**Records shown:**
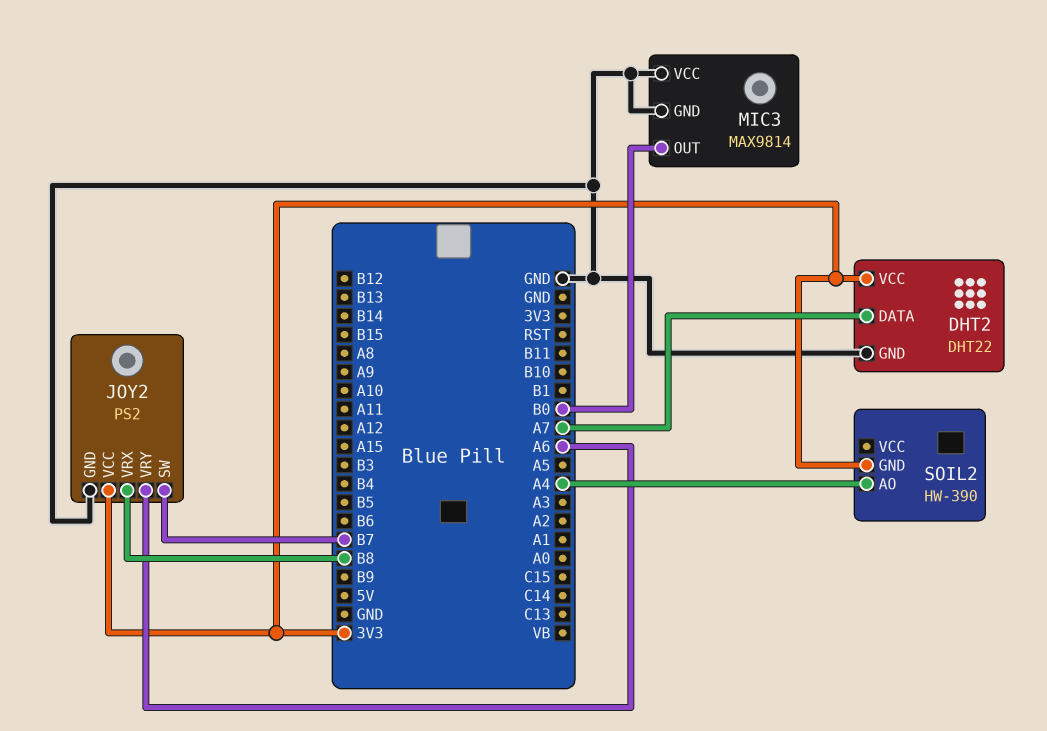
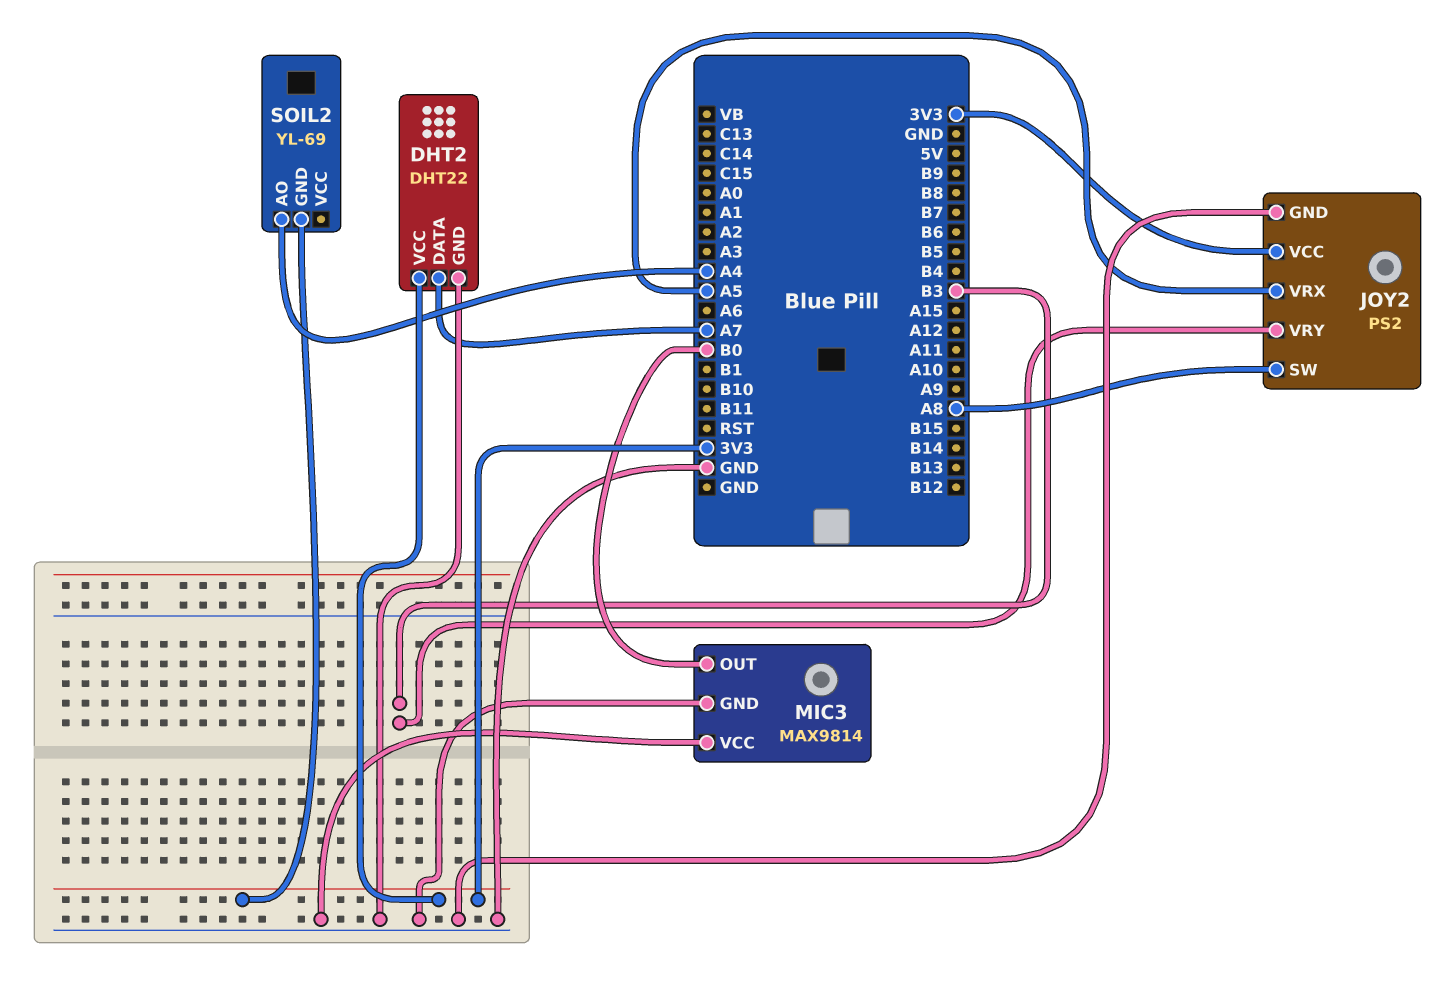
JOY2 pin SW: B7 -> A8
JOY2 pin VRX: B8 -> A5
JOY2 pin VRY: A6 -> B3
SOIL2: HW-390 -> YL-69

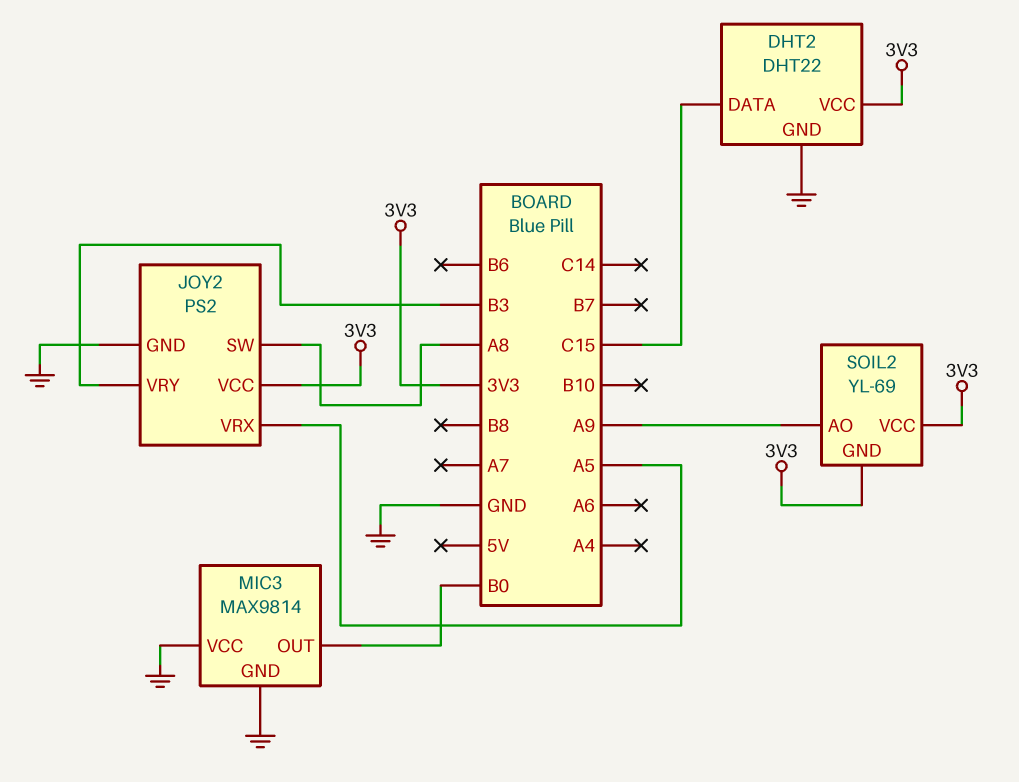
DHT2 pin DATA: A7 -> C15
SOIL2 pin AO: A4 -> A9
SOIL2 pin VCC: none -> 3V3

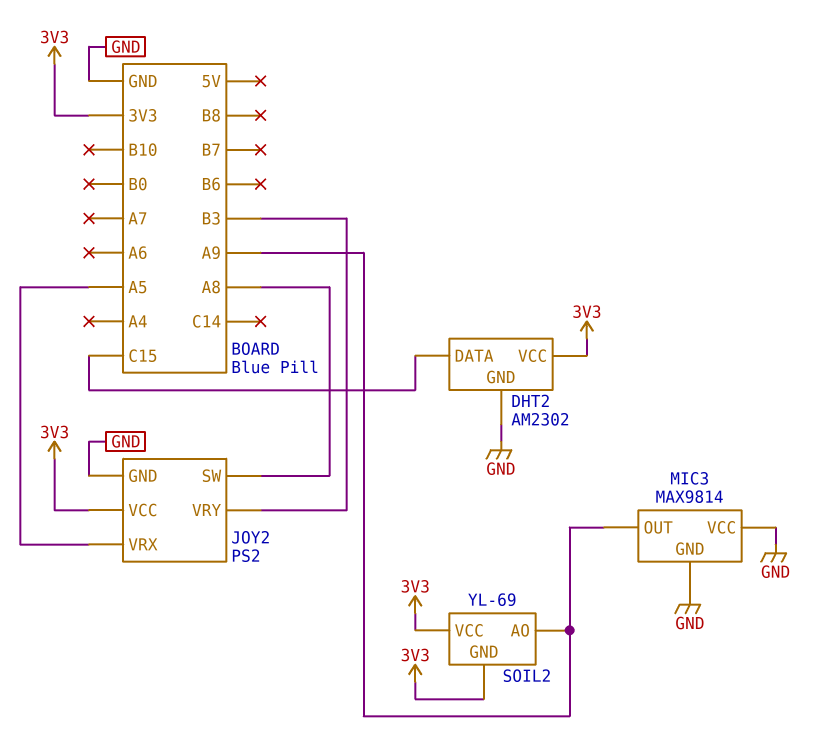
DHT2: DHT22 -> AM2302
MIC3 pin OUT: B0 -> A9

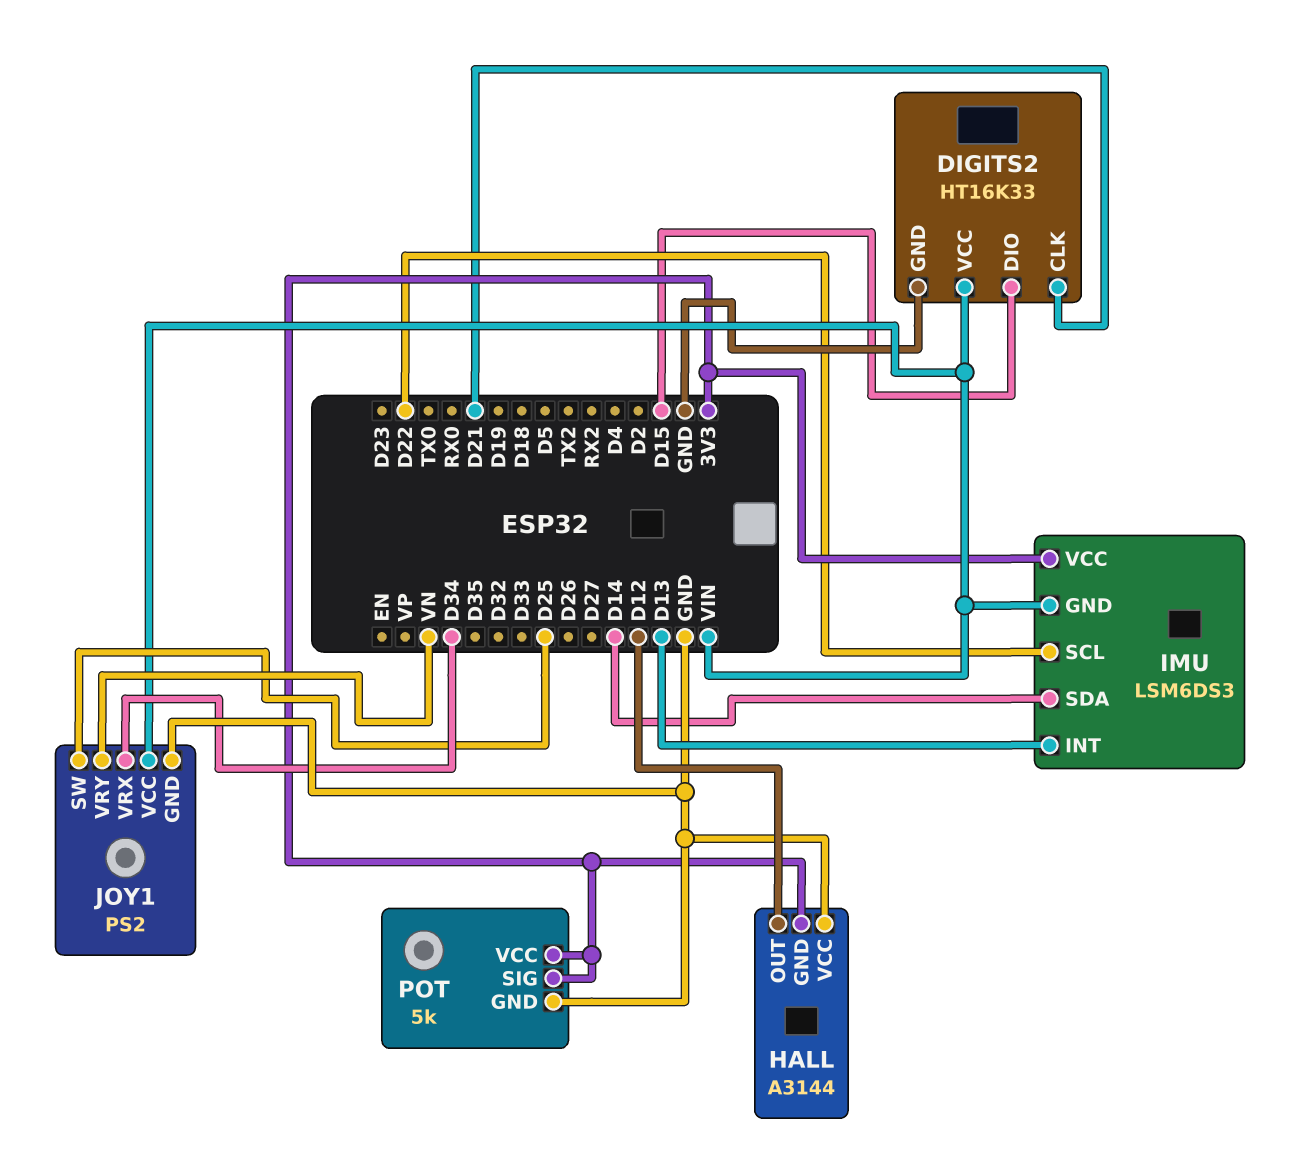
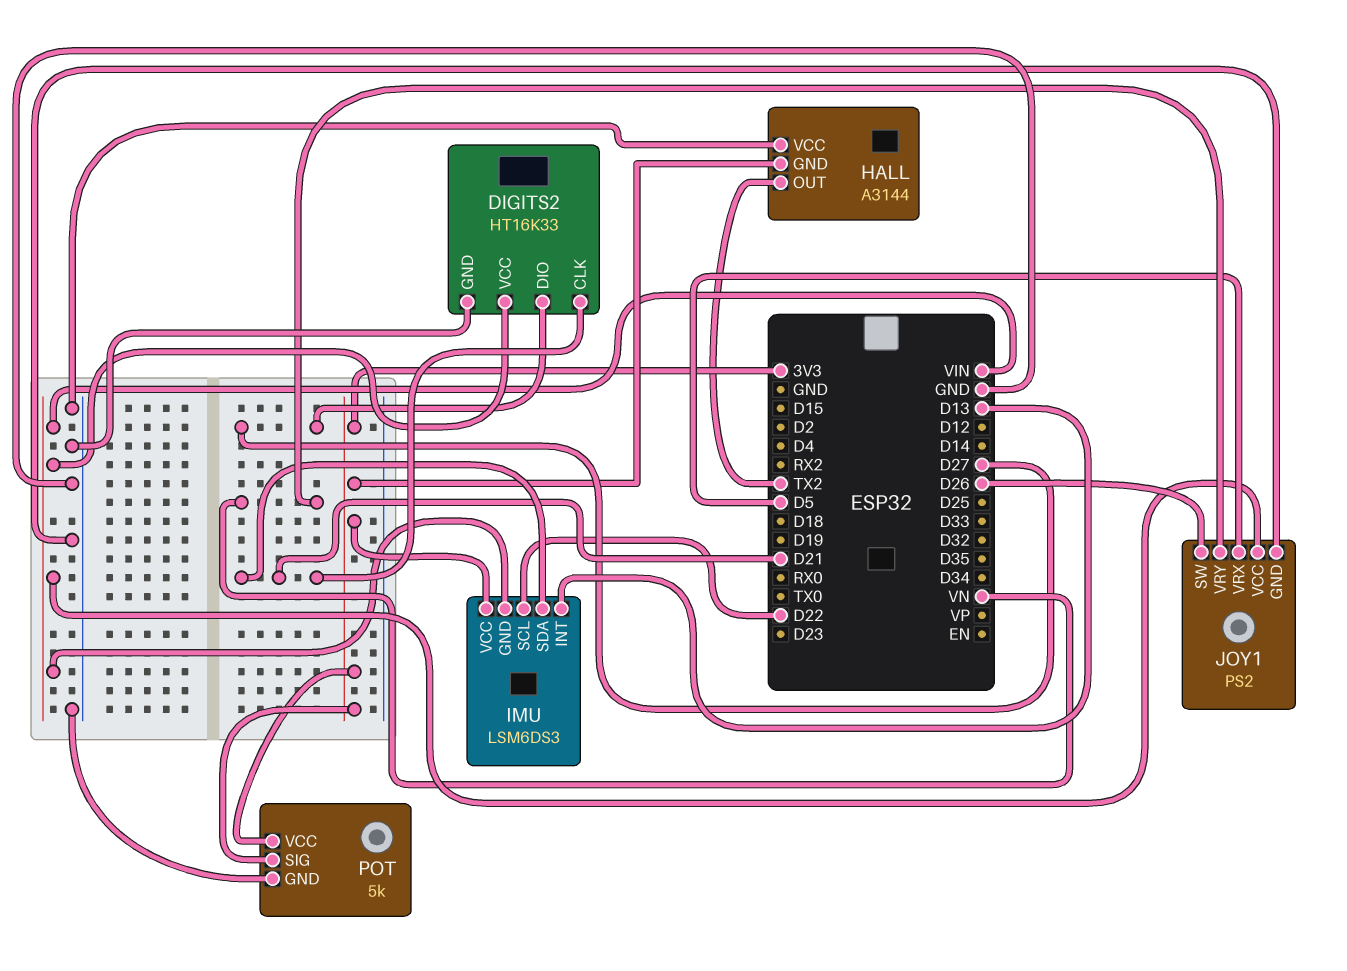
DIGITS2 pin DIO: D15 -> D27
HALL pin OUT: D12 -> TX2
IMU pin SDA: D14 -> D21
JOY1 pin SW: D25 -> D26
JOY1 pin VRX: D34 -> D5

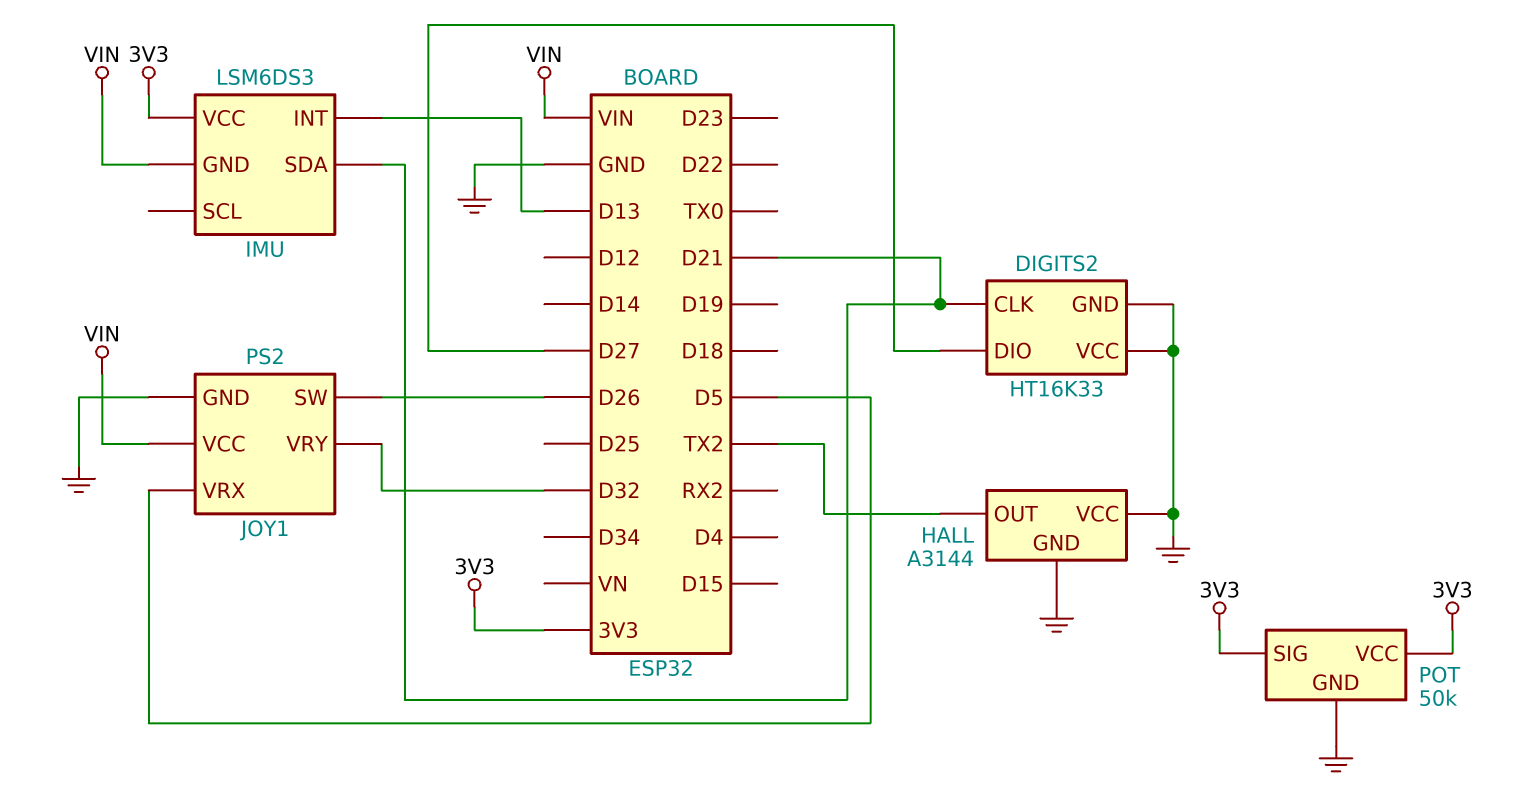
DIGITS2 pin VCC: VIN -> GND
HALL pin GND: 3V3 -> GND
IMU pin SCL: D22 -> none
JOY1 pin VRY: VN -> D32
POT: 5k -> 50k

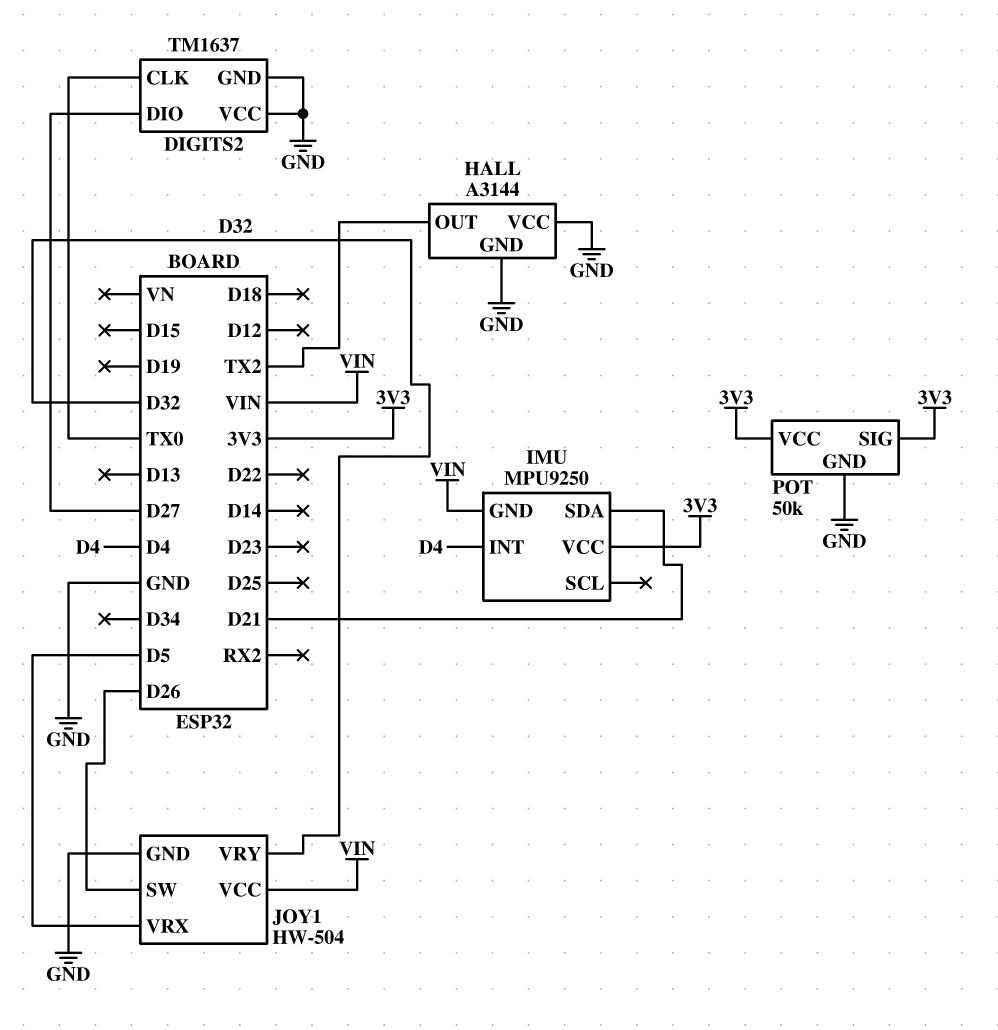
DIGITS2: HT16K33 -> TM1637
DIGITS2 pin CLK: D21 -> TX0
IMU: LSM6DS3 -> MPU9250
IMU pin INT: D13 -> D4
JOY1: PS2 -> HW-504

**Exercise goal:** When the string "HALL" occurs in a line of the material, that line belongs in the answer.

**Response to this exercise:**
HALL pin OUT: D12 -> TX2
HALL pin GND: 3V3 -> GND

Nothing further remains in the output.